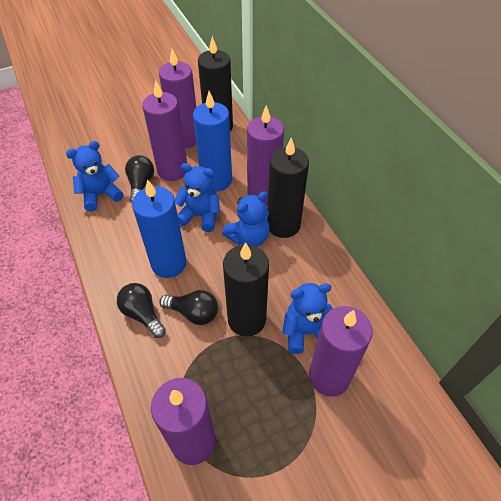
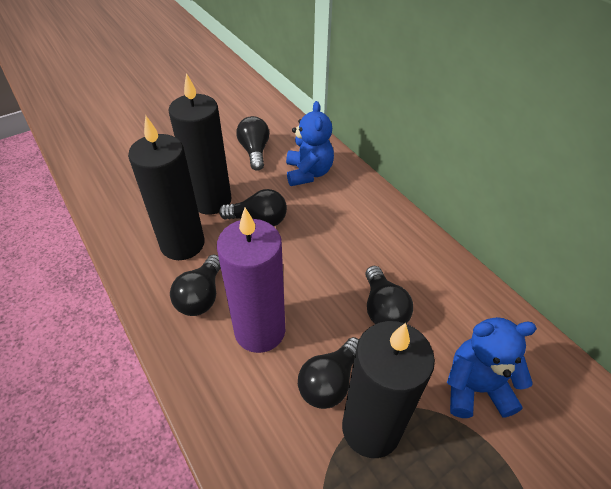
black light bulb: [117,283,166,338] [125,155,154,203] [159,290,218,325] = 3 -> [170,255,221,316] [219,189,287,226] [236,116,269,171] [298,337,359,409] [365,266,413,324] = 5
blue candle: [132,179,187,278] [193,91,232,192] = 2 -> none = 0
blue teddy bear: [66,141,123,211] [174,163,220,232] [222,191,270,247] [282,283,333,354] = 4 -> [286,101,334,186] [447,317,537,418] = 2
purple candle: [142,80,187,181] [151,378,216,465] [159,49,196,148] [247,105,284,206] [309,306,373,397] = 5 -> [217,208,285,353] = 1

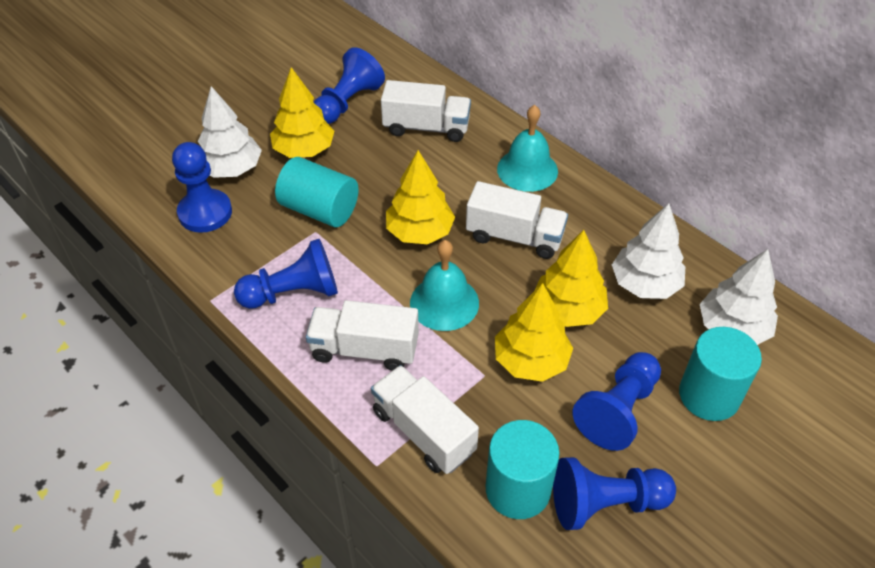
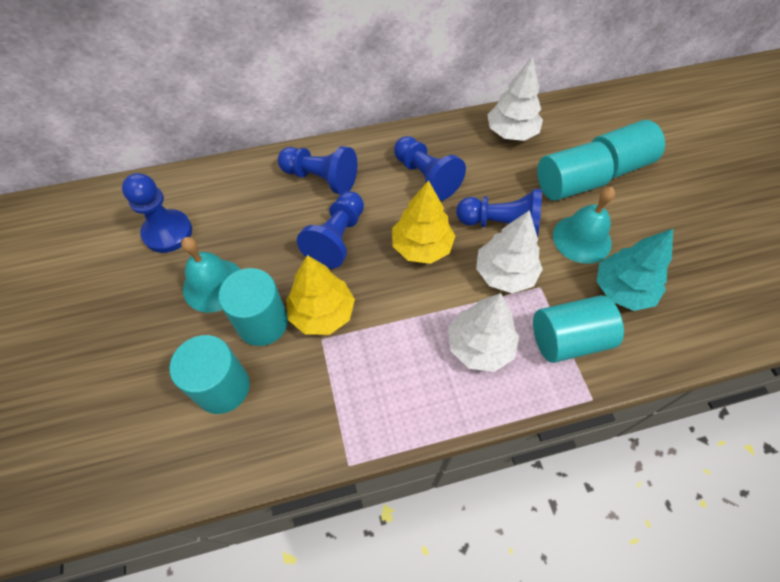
turquoise cylinder: [275,157,359,227] [486,420,560,519] [679,327,762,421] = 3 -> [169,335,250,414] [218,268,288,346] [533,295,624,363] [537,141,614,201] [591,120,665,179] = 5
turquoise tree: none = 0 -> [597,229,673,311] = 1
white truck: [306,300,419,371] [371,365,479,474] [381,80,471,142] [466,181,568,259] = 4 -> none = 0
yellow tree: [270,67,334,158] [386,150,455,244] [495,283,573,382] [535,230,608,327] = 4 -> [286,255,355,335] [392,180,455,264] = 2

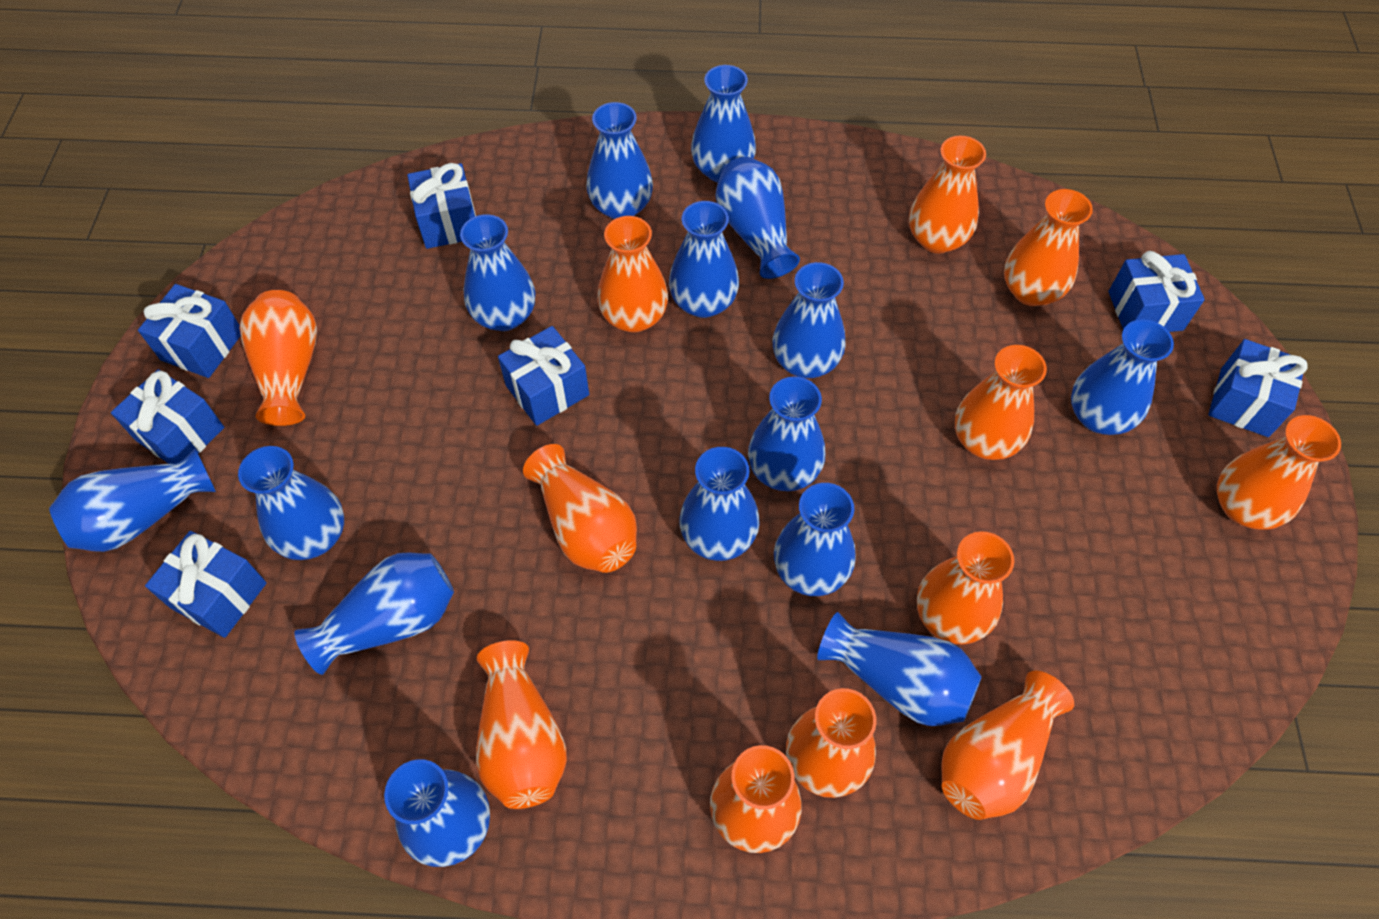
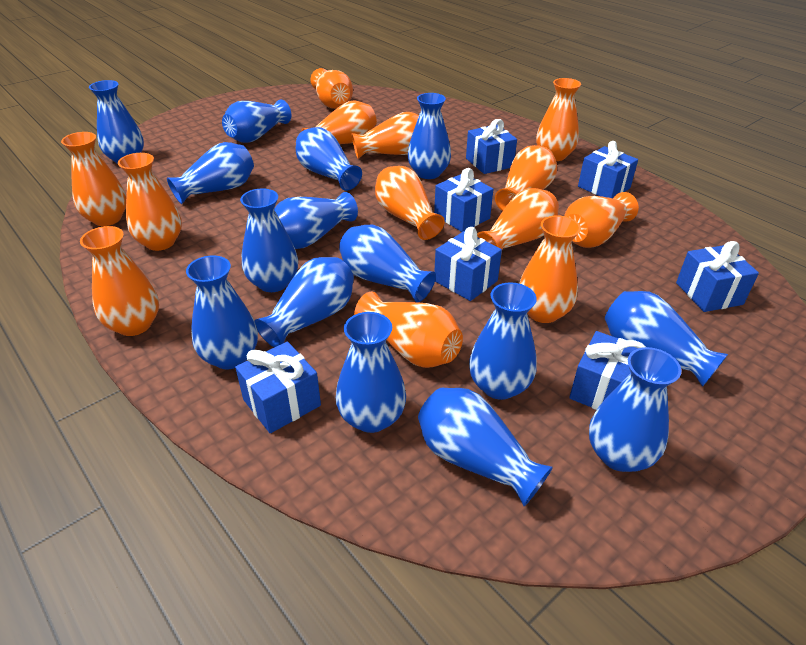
orange vase: [239,290,317,426] [476,640,567,809] [523,444,637,573] [597,216,668,332] [710,745,802,853] [786,688,877,798] [909,136,986,253] [917,531,1014,645] [941,671,1074,820] [955,345,1047,460] [1004,189,1093,306] [1217,415,1341,530] = 12 -> [61,132,126,226] [80,226,159,336] [118,153,182,251] [302,100,377,144] [311,68,353,109] [351,112,419,159] [354,292,463,368] [375,166,445,240] [477,188,559,249] [495,145,557,211] [519,215,581,323] [536,78,581,161] [564,192,639,248] = 13

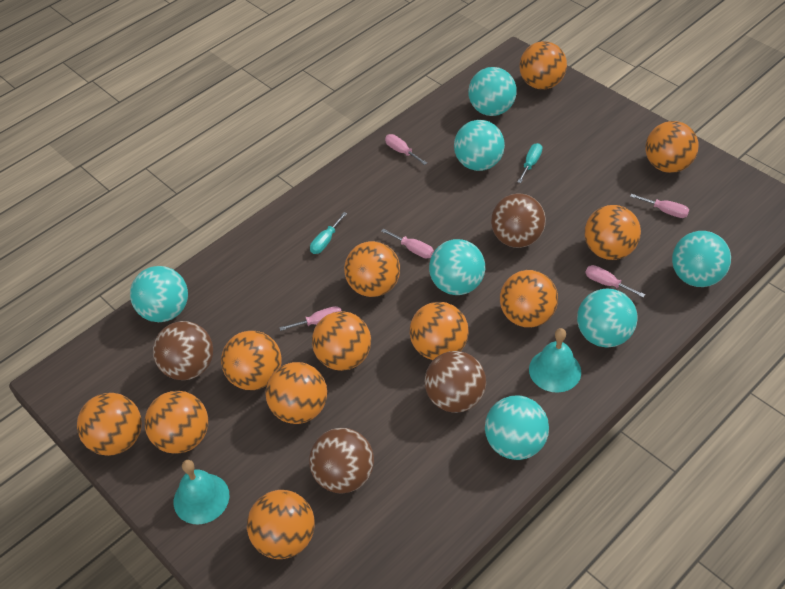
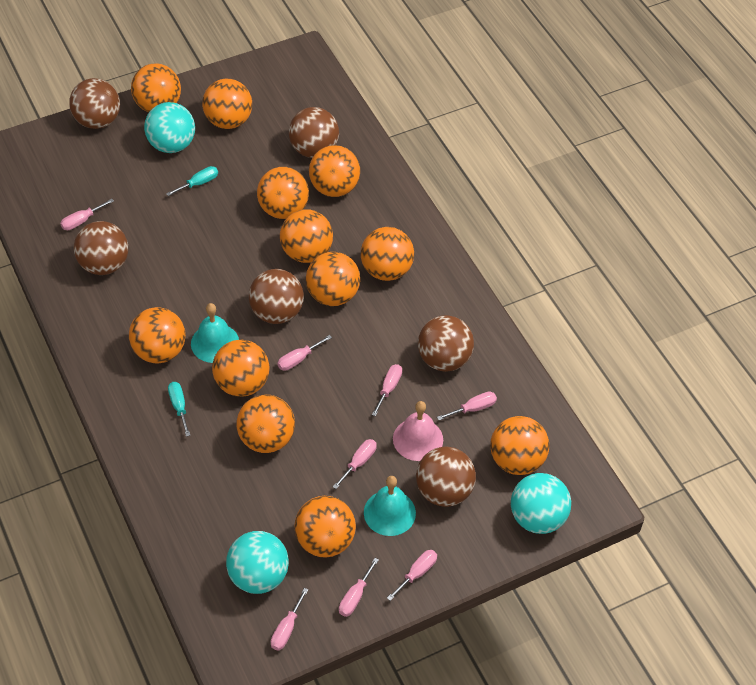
brown ball: [153,321,213,380] [309,428,374,494] [425,351,486,413] [491,194,546,248] = 4 -> [69,78,120,129] [74,221,128,275] [249,269,304,324] [289,107,339,158] [416,447,476,507] [418,315,474,372] = 6
pink bell: none = 0 -> [393,401,443,461] = 1
pink screwdriver: [279,306,341,331] [381,229,434,258] [385,134,427,165] [585,265,645,297] [630,194,689,218] = 5 -> [60,199,114,230] [271,588,308,651] [278,335,332,371] [333,439,377,489] [339,558,379,617] [372,364,402,416] [387,550,437,601] [437,392,497,420] = 8
turquoise ball: [130,266,188,322] [429,239,485,295] [454,120,505,171] [468,67,517,116] [485,396,549,460] [577,289,638,348] [672,231,731,287] = 7 -> [144,102,195,153] [226,531,289,594] [511,473,571,534] = 3

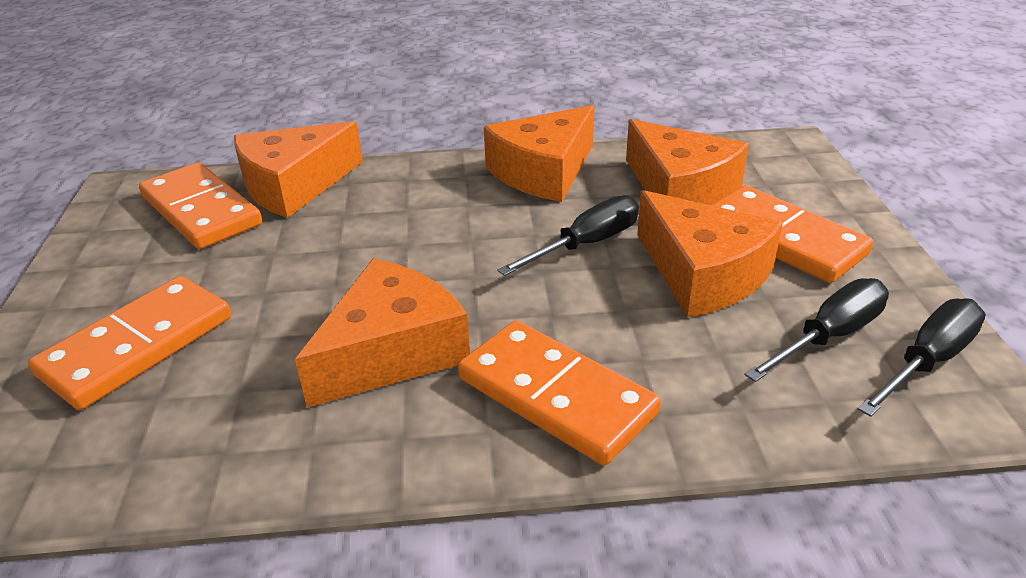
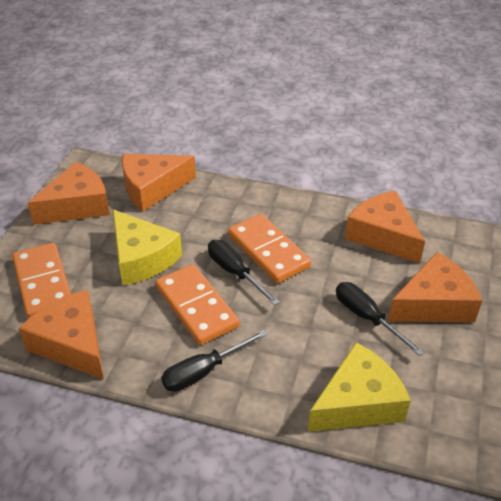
orange domino: [28,276,231,410] [139,162,262,249] [458,321,661,465] [711,185,873,283] = 4 -> [12,243,71,319] [155,264,240,345] [228,214,311,284] = 3
yellow cheese: none = 0 -> [113,209,182,285] [308,342,411,432] = 2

■ Task brief ■
Pictures in the records must not appear in the copy; transcribe everything else precisely.

■ Expected answer ■
black light bulb: [117,283,166,338] [125,155,154,203] [159,290,218,325] = 3 -> [170,255,221,316] [219,189,287,226] [236,116,269,171] [298,337,359,409] [365,266,413,324] = 5
blue candle: [132,179,187,278] [193,91,232,192] = 2 -> none = 0
blue teddy bear: [66,141,123,211] [174,163,220,232] [222,191,270,247] [282,283,333,354] = 4 -> [286,101,334,186] [447,317,537,418] = 2
purple candle: [142,80,187,181] [151,378,216,465] [159,49,196,148] [247,105,284,206] [309,306,373,397] = 5 -> [217,208,285,353] = 1

turquoise cylinder: [275,157,359,227] [486,420,560,519] [679,327,762,421] = 3 -> [169,335,250,414] [218,268,288,346] [533,295,624,363] [537,141,614,201] [591,120,665,179] = 5
turquoise tree: none = 0 -> [597,229,673,311] = 1
white truck: [306,300,419,371] [371,365,479,474] [381,80,471,142] [466,181,568,259] = 4 -> none = 0
yellow tree: [270,67,334,158] [386,150,455,244] [495,283,573,382] [535,230,608,327] = 4 -> [286,255,355,335] [392,180,455,264] = 2

orange vase: [239,290,317,426] [476,640,567,809] [523,444,637,573] [597,216,668,332] [710,745,802,853] [786,688,877,798] [909,136,986,253] [917,531,1014,645] [941,671,1074,820] [955,345,1047,460] [1004,189,1093,306] [1217,415,1341,530] = 12 -> [61,132,126,226] [80,226,159,336] [118,153,182,251] [302,100,377,144] [311,68,353,109] [351,112,419,159] [354,292,463,368] [375,166,445,240] [477,188,559,249] [495,145,557,211] [519,215,581,323] [536,78,581,161] [564,192,639,248] = 13

brown ball: [153,321,213,380] [309,428,374,494] [425,351,486,413] [491,194,546,248] = 4 -> [69,78,120,129] [74,221,128,275] [249,269,304,324] [289,107,339,158] [416,447,476,507] [418,315,474,372] = 6
pink bell: none = 0 -> [393,401,443,461] = 1
pink screwdriver: [279,306,341,331] [381,229,434,258] [385,134,427,165] [585,265,645,297] [630,194,689,218] = 5 -> [60,199,114,230] [271,588,308,651] [278,335,332,371] [333,439,377,489] [339,558,379,617] [372,364,402,416] [387,550,437,601] [437,392,497,420] = 8
turquoise ball: [130,266,188,322] [429,239,485,295] [454,120,505,171] [468,67,517,116] [485,396,549,460] [577,289,638,348] [672,231,731,287] = 7 -> [144,102,195,153] [226,531,289,594] [511,473,571,534] = 3

orange domino: [28,276,231,410] [139,162,262,249] [458,321,661,465] [711,185,873,283] = 4 -> [12,243,71,319] [155,264,240,345] [228,214,311,284] = 3
yellow cheese: none = 0 -> [113,209,182,285] [308,342,411,432] = 2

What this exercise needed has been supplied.